- [Task brief]: Give the rows below as a JSON list of strings with one string per line. Leave out the blank lines and the pictures.

- [Part of a data file]:
═══

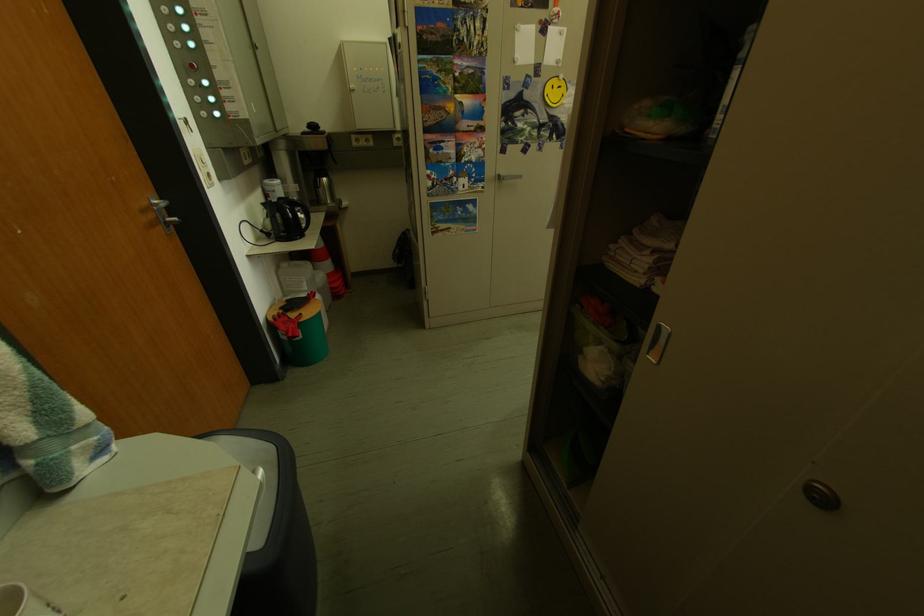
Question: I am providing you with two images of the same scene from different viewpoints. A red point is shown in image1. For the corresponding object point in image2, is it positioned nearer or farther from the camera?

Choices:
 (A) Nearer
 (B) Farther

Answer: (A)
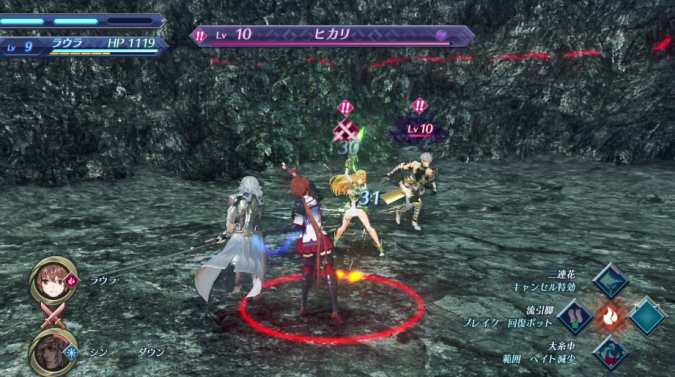
At what (x,y) coordinates should I click in order to perform the action: click on wall. Please return your answer as a coordinate pair (x, y). Image resolution: width=675 pixels, height=377 pixels. Looking at the image, I should click on (489, 66).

═══

- [Response to this task]:
[
  "Question: I am providing you with two images of the same scene from different viewpoints. A red point is shown in image1. For the corresponding object point in image2, is it positioned nearer or farther from the camera?",
  "Choices:",
  " (A) Nearer",
  " (B) Farther",
  "Answer: (A)",
  "At what (x,y) coordinates should I click in order to perform the action: click on wall. Please return your answer as a coordinate pair (x, y). Image resolution: width=675 pixels, height=377 pixels. Looking at the image, I should click on (489, 66)."
]